**EXERCISE BRIEF:** Ignoring the pictures, repeat every entry below exactly as it appears.

**SUPPLIED DATA:**
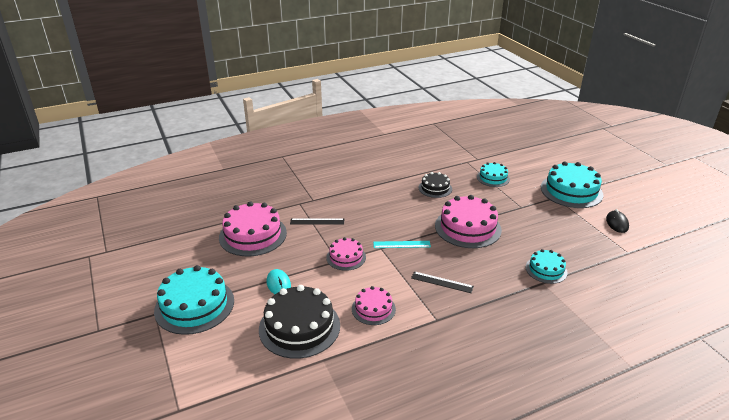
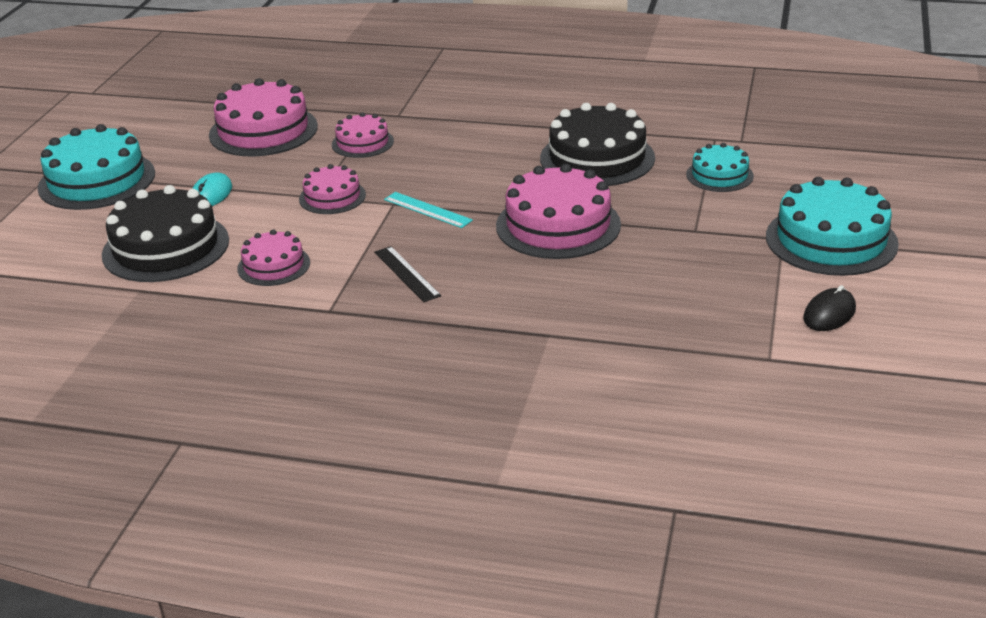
camera: 40 degrees right, 0 degrees up
(317, 221) = (362, 143): black ruler -> pink cake
(435, 188) = (597, 158): black cake -> black cake, size x1.78
(546, 270) = (583, 322): turquoise cake -> none

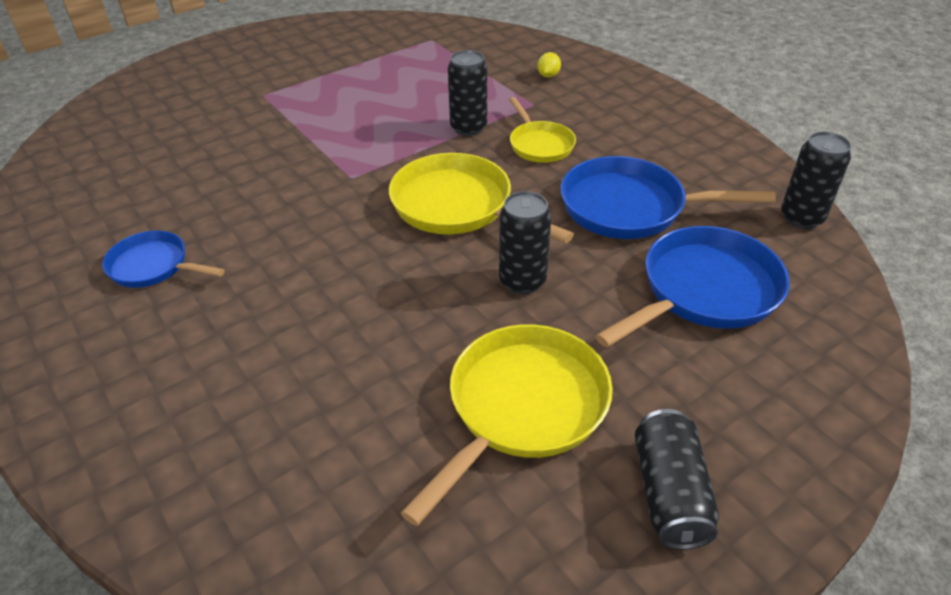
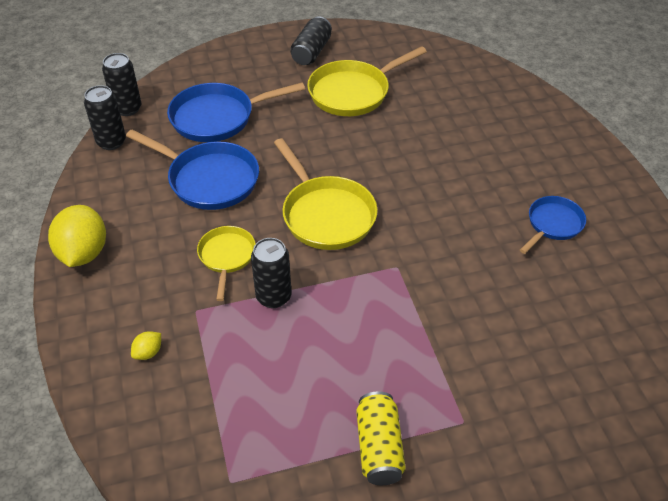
camera: 160 degrees left, 5 degrees up
(153, 266) = (553, 224): blue pan -> blue pan turned 90 degrees counterclockwise
(330, 71) = (379, 447): none -> yellow can
(522, 281) = (315, 150): black can -> black can (127, 108)
(682, 116) = (83, 253): none -> yellow lemon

**WRITTEN ANSWER:**
camera: 40 degrees right, 0 degrees up
(317, 221) = (362, 143): black ruler -> pink cake
(435, 188) = (597, 158): black cake -> black cake, size x1.78
(546, 270) = (583, 322): turquoise cake -> none

camera: 160 degrees left, 5 degrees up
(153, 266) = (553, 224): blue pan -> blue pan turned 90 degrees counterclockwise
(330, 71) = (379, 447): none -> yellow can
(522, 281) = (315, 150): black can -> black can (127, 108)
(682, 116) = (83, 253): none -> yellow lemon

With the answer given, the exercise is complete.